(DATASET SECTION)

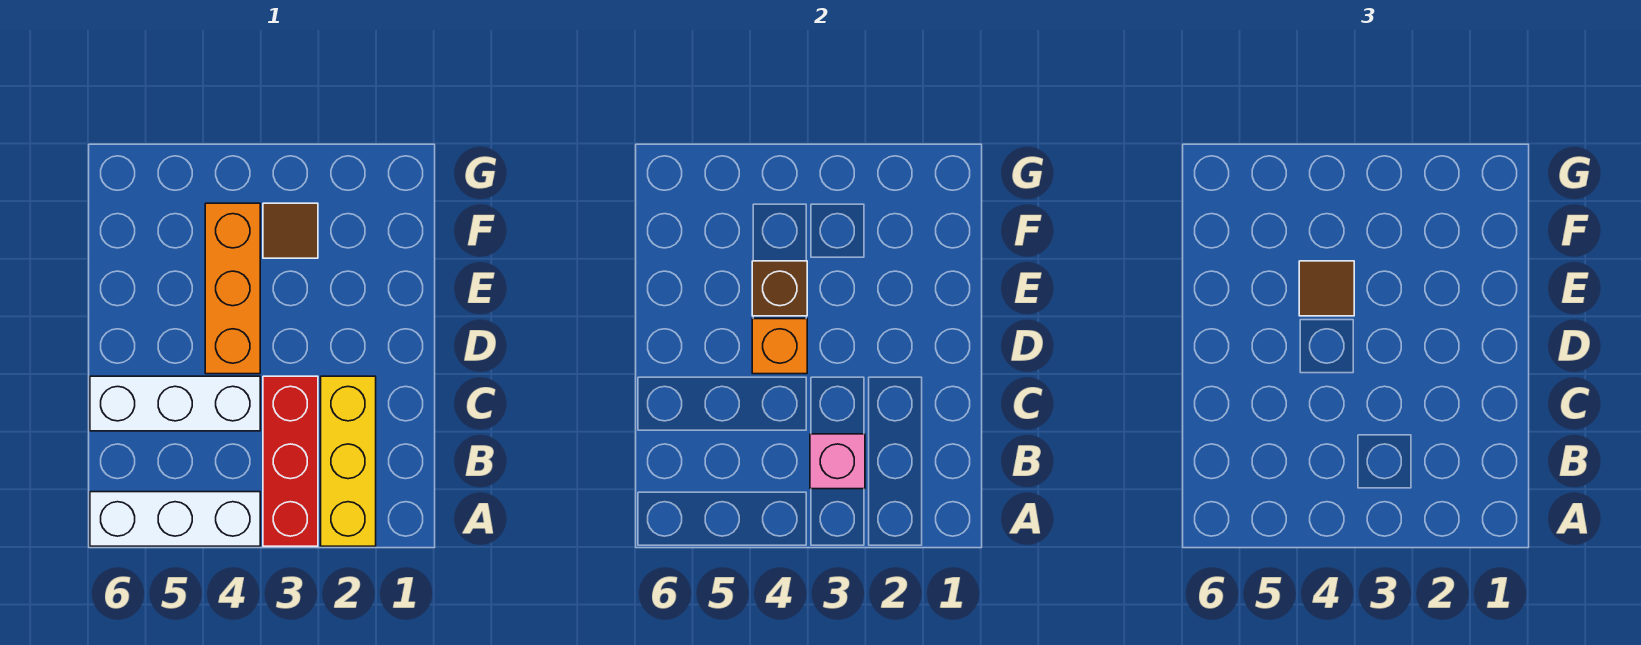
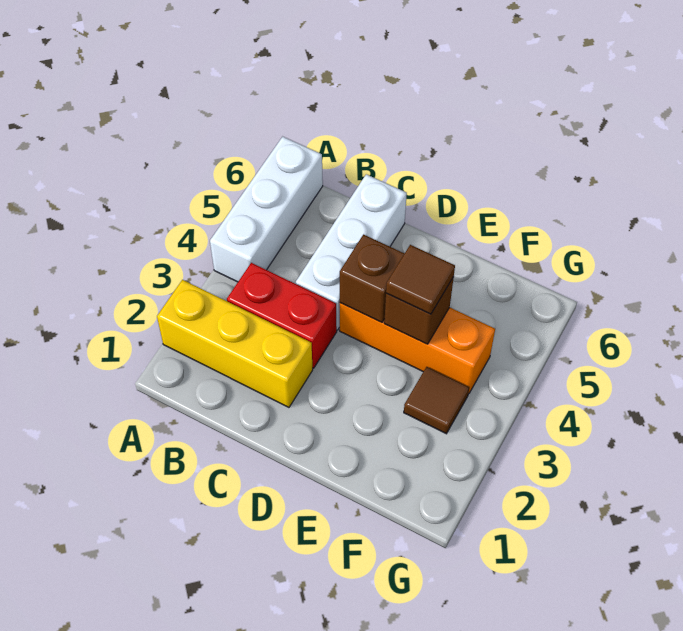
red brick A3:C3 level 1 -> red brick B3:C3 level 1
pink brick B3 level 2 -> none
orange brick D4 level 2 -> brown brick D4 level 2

(End DATASET SECTION)

In transcribing the material above, reproduce each line exactly and include none of the pictures.

red brick A3:C3 level 1 -> red brick B3:C3 level 1
pink brick B3 level 2 -> none
orange brick D4 level 2 -> brown brick D4 level 2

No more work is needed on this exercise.